__WHAT IS EXPECTED__. Beginning with the line that contains "brown pot: 0 -> 2", extract each line through the end of the listing below, with no additions or omissions.

BEGIN DATA LISTING

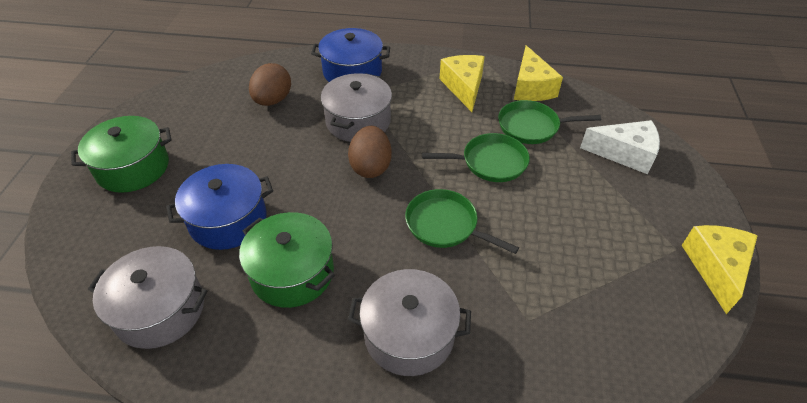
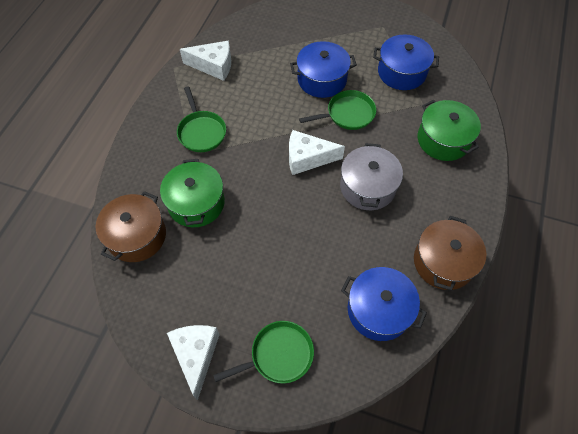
blue pot: 2 -> 3
brown egg: 2 -> 0
brown pot: 0 -> 2
grey pot: 3 -> 1
white cheese: 1 -> 3
yellow cheese: 3 -> 0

END DATA LISTING

__FINAL ANSWER__.
brown pot: 0 -> 2
grey pot: 3 -> 1
white cheese: 1 -> 3
yellow cheese: 3 -> 0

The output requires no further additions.